▶ Task requirements
All lines in the records below from the line with "red rectangle: (648, 65)" through the line with "pink line: (22, 99) -> (43, 135), moved" are to be given again exactly, both ends included; the pictures are to be left out.

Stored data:

:::

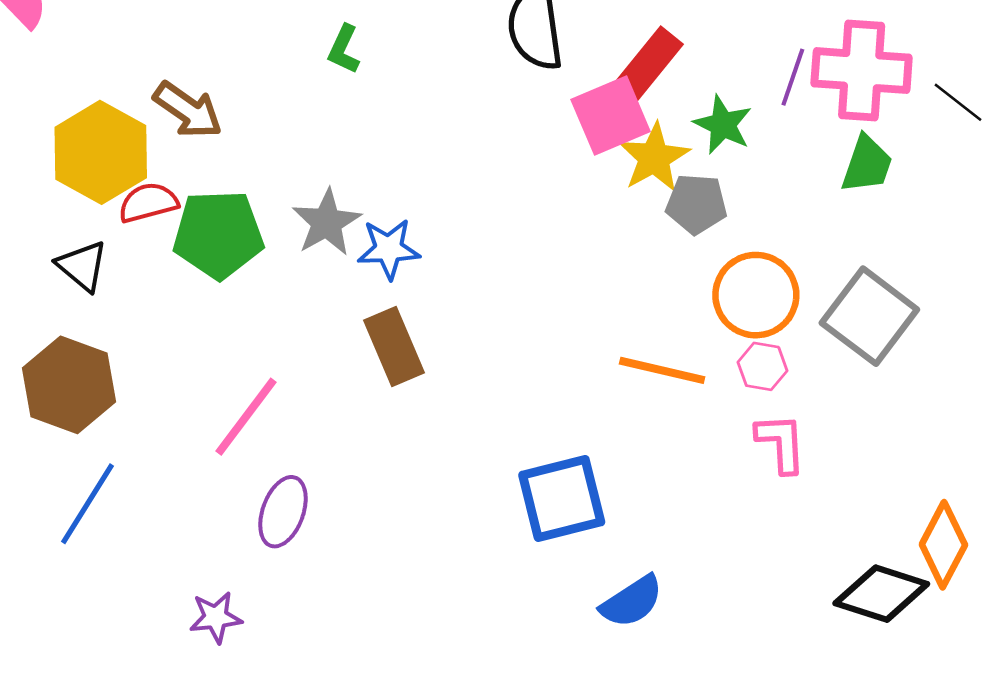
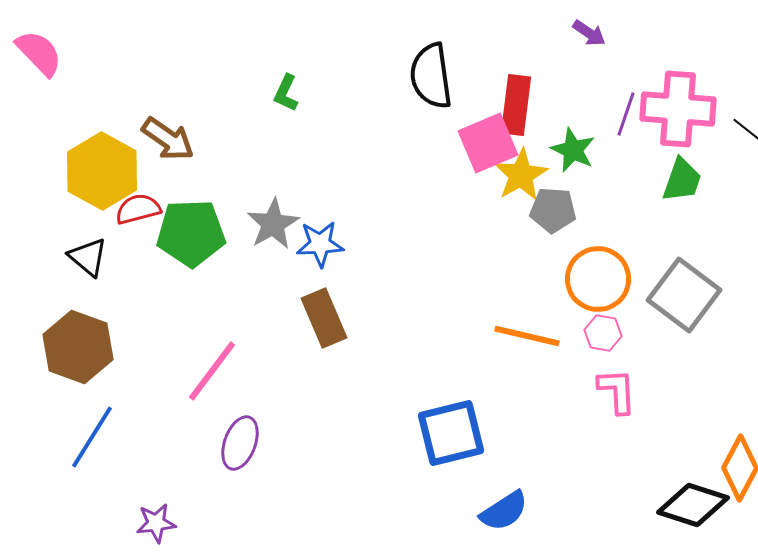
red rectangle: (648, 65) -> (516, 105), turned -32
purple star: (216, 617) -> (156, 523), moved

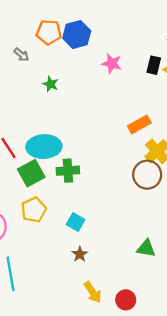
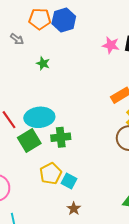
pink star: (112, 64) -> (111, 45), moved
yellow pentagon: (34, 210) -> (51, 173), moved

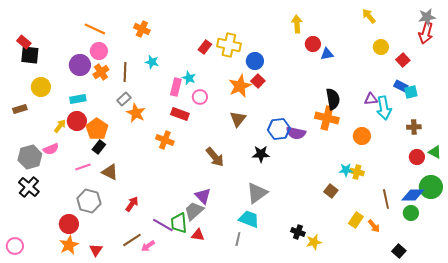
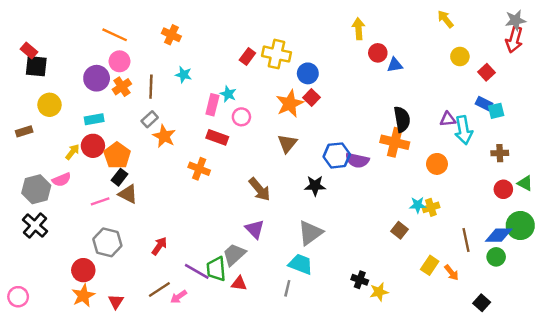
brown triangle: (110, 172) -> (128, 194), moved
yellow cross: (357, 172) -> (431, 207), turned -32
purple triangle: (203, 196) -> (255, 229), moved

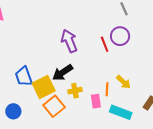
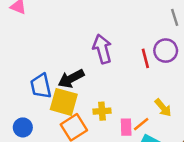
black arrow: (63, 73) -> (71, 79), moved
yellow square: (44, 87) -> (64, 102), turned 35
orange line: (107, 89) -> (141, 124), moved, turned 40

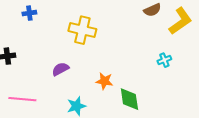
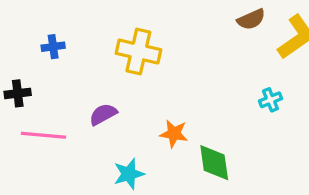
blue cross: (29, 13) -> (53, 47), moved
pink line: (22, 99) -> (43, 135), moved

:::

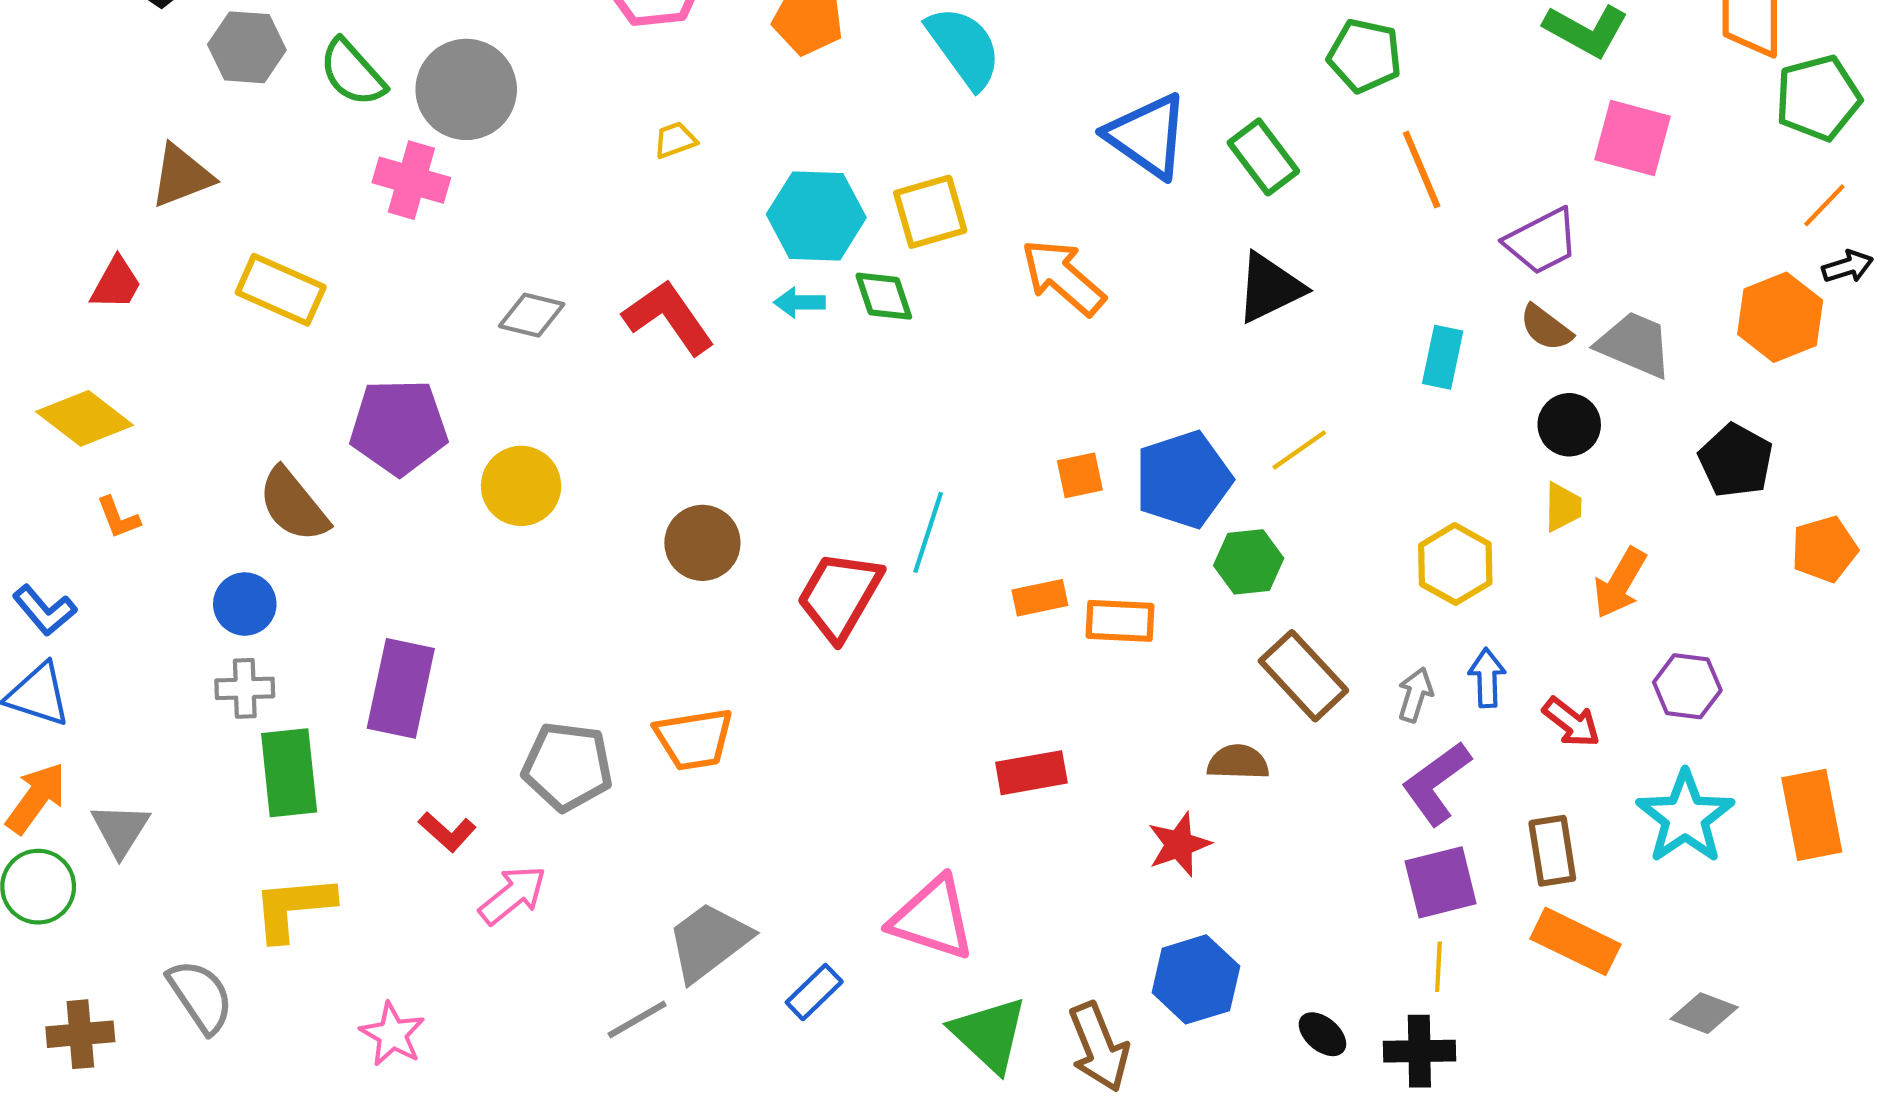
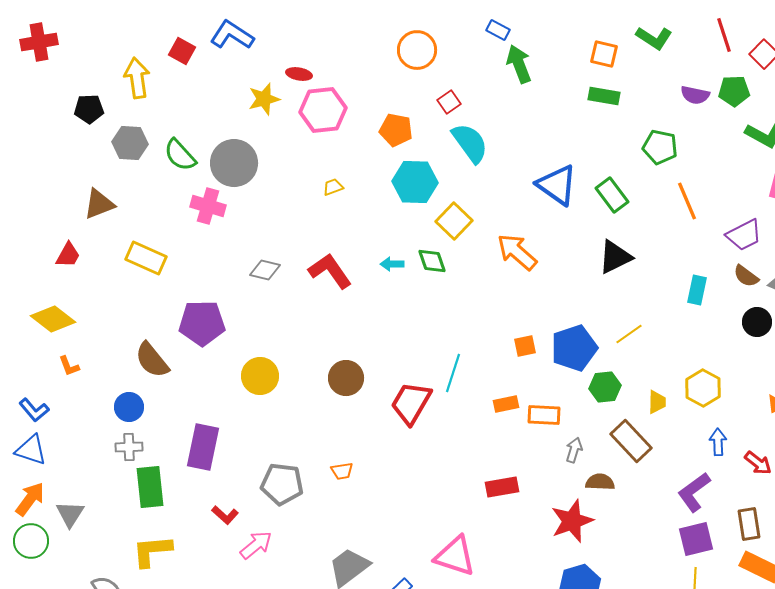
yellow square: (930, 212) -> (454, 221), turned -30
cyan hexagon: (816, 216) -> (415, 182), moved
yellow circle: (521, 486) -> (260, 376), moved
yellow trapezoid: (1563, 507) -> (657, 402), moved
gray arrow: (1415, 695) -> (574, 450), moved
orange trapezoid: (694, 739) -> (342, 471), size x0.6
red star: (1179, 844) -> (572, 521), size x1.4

:::

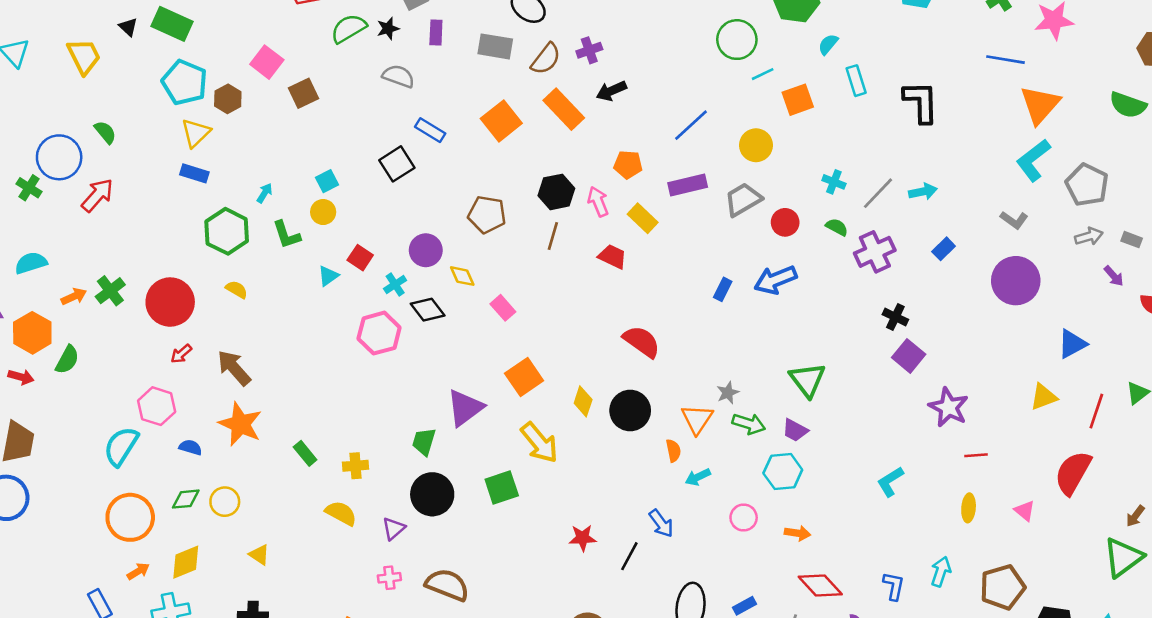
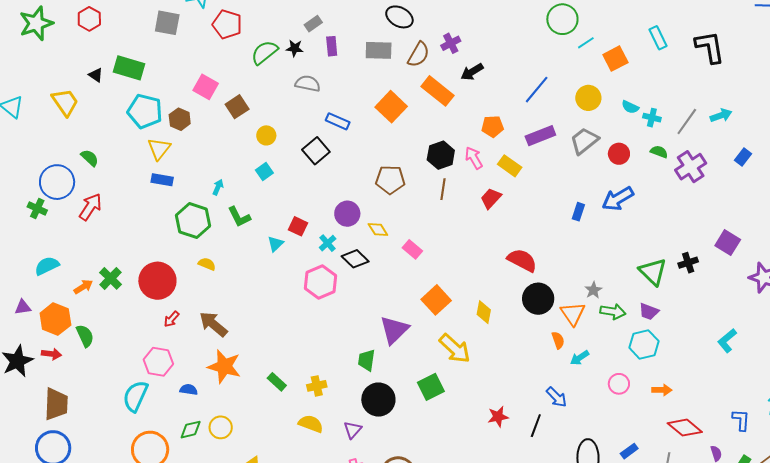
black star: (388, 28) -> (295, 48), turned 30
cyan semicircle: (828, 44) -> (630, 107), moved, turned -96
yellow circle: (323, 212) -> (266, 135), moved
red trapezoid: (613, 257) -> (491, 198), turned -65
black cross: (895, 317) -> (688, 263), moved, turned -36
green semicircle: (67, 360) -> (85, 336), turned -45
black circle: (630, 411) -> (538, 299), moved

:::

▶ Your solution
red rectangle: (648, 65) -> (516, 105), turned -32
purple star: (216, 617) -> (156, 523), moved

pink star: (112, 64) -> (111, 45), moved
yellow pentagon: (34, 210) -> (51, 173), moved

brown triangle: (110, 172) -> (128, 194), moved
yellow cross: (357, 172) -> (431, 207), turned -32
purple triangle: (203, 196) -> (255, 229), moved

black arrow: (63, 73) -> (71, 79), moved
yellow square: (44, 87) -> (64, 102), turned 35
orange line: (107, 89) -> (141, 124), moved, turned 40

blue cross: (29, 13) -> (53, 47), moved
pink line: (22, 99) -> (43, 135), moved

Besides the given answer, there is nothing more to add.